Work request → Scan the data below and copy each line where "fork" occurs.

-------- Provided material

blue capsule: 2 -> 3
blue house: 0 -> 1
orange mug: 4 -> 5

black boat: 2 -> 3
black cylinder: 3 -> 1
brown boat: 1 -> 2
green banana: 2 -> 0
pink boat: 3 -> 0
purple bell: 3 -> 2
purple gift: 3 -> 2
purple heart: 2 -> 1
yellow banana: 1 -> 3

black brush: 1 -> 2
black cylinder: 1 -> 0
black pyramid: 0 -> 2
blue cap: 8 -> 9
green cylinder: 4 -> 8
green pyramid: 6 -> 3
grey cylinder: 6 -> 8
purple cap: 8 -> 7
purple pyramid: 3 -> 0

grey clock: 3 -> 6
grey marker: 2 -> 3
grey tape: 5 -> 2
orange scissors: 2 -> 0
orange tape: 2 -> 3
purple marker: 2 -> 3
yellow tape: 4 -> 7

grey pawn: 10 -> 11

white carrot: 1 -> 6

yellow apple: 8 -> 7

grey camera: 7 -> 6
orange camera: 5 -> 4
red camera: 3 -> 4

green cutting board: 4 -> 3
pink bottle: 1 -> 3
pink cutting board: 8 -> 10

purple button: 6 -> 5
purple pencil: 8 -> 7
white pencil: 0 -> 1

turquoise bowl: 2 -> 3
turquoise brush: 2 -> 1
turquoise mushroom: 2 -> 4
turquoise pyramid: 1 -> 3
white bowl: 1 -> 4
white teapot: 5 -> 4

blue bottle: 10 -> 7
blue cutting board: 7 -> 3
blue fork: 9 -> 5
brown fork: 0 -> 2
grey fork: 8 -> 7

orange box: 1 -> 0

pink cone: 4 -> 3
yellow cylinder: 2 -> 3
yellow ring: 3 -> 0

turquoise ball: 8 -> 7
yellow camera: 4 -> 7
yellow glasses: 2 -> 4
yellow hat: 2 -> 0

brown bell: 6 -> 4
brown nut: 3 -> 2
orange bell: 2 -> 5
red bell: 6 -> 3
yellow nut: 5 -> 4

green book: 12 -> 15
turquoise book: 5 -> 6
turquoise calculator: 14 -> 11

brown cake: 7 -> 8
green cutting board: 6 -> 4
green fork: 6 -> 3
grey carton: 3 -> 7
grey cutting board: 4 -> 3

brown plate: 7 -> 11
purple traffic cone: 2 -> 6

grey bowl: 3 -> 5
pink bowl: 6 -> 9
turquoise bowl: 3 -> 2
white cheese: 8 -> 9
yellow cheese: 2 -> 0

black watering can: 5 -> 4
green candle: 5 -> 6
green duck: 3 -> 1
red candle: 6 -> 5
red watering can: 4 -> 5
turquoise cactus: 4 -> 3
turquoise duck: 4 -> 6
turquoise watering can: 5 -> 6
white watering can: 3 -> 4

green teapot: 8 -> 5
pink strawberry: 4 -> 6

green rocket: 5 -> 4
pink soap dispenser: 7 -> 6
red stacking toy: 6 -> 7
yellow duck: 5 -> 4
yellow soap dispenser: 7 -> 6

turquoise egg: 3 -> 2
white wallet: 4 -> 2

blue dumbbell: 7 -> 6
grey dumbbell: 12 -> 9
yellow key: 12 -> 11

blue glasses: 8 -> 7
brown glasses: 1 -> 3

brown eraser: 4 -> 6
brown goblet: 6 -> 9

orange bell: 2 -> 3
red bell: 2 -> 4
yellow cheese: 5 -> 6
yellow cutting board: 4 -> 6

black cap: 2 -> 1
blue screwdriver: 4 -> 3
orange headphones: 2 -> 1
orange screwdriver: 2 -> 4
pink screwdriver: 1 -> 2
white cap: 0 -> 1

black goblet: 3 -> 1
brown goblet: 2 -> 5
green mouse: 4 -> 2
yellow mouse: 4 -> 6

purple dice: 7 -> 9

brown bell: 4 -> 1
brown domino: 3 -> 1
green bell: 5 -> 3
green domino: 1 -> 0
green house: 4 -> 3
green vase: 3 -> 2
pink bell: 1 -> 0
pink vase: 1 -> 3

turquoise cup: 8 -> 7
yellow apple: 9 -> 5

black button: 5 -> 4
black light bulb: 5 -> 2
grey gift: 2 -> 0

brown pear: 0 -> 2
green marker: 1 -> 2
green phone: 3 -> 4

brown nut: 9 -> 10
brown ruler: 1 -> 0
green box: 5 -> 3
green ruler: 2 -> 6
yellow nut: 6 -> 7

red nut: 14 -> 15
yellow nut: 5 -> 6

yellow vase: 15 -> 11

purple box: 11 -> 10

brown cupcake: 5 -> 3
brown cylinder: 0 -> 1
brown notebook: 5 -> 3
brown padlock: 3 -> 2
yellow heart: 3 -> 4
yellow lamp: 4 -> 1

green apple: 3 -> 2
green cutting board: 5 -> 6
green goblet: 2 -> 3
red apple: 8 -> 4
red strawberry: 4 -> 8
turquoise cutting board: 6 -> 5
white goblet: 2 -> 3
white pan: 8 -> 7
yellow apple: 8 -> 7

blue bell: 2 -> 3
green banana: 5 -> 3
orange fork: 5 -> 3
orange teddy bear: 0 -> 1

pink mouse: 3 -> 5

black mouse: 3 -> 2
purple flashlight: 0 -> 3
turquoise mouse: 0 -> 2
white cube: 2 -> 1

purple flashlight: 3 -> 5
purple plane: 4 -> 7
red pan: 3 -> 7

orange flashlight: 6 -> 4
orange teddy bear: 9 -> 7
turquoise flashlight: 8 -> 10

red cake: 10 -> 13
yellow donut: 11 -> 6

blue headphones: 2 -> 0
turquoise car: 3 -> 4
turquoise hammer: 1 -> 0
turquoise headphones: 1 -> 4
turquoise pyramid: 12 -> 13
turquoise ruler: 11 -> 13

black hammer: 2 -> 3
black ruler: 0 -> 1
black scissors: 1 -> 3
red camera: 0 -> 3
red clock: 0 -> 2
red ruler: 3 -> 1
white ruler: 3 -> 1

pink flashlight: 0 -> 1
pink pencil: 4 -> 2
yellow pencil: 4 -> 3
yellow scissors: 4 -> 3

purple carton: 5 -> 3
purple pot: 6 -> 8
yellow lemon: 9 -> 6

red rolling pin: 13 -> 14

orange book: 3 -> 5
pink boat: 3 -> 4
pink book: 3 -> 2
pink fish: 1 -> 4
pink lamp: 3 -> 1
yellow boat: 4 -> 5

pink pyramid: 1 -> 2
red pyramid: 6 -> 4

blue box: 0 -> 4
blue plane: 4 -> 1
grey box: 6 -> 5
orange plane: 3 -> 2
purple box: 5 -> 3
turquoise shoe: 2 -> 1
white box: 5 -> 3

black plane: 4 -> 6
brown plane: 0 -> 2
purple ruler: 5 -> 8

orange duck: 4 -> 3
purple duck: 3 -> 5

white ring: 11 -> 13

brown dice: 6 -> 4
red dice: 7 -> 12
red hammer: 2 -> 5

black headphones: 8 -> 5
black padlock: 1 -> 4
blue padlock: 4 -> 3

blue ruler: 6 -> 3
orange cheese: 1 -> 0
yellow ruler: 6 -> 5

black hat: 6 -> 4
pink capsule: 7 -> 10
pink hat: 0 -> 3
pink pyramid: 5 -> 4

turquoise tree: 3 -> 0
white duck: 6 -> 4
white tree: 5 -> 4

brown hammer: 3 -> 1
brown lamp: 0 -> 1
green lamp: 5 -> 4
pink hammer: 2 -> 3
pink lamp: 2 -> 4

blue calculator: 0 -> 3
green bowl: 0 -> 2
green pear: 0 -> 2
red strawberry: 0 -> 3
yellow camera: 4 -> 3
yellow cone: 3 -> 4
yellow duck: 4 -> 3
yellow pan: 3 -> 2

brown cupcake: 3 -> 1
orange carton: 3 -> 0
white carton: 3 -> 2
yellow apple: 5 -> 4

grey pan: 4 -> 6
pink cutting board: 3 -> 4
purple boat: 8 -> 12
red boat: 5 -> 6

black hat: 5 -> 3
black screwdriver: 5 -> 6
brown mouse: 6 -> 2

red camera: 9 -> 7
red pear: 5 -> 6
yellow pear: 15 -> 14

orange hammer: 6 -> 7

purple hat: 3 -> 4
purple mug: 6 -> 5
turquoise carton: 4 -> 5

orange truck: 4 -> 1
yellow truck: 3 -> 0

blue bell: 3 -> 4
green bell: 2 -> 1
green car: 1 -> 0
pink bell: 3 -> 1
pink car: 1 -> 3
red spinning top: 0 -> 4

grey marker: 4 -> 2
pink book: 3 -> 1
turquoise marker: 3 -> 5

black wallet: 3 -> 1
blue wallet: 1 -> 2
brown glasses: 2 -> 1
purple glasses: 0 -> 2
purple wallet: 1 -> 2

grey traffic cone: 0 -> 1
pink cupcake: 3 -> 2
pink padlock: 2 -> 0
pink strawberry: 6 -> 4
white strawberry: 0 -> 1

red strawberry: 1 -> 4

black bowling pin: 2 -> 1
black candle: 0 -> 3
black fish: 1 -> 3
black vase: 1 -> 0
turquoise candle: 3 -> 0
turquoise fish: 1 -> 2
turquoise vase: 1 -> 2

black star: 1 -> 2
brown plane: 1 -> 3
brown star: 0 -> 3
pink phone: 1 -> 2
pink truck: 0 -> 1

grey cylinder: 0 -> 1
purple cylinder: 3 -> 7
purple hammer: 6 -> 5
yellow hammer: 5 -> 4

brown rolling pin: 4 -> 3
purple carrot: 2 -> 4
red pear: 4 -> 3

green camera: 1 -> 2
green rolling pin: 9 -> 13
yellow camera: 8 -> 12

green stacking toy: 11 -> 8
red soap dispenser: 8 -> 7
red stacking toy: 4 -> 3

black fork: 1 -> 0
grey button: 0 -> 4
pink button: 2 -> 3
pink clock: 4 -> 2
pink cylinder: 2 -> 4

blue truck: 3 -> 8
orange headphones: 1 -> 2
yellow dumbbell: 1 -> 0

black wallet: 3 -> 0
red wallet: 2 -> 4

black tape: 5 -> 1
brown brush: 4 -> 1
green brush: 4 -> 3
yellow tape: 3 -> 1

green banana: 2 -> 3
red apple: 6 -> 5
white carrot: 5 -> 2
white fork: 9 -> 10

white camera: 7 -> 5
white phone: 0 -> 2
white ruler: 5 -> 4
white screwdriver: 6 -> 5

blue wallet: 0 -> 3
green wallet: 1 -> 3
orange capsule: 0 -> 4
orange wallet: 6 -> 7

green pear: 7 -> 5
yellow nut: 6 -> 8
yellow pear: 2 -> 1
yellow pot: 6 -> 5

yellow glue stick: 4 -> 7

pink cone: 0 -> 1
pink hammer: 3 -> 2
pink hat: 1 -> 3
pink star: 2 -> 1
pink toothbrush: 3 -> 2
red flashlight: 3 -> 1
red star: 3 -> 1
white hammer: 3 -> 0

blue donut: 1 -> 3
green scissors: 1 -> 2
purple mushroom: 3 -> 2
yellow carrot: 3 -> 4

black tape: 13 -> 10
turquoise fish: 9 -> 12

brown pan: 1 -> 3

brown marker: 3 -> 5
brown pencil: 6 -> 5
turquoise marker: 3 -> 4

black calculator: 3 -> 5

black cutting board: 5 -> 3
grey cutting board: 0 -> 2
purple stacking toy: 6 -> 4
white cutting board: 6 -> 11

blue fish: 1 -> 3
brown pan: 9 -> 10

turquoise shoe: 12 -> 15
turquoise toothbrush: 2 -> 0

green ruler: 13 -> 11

----------------

Exercise response →
blue fork: 9 -> 5
brown fork: 0 -> 2
grey fork: 8 -> 7
green fork: 6 -> 3
orange fork: 5 -> 3
black fork: 1 -> 0
white fork: 9 -> 10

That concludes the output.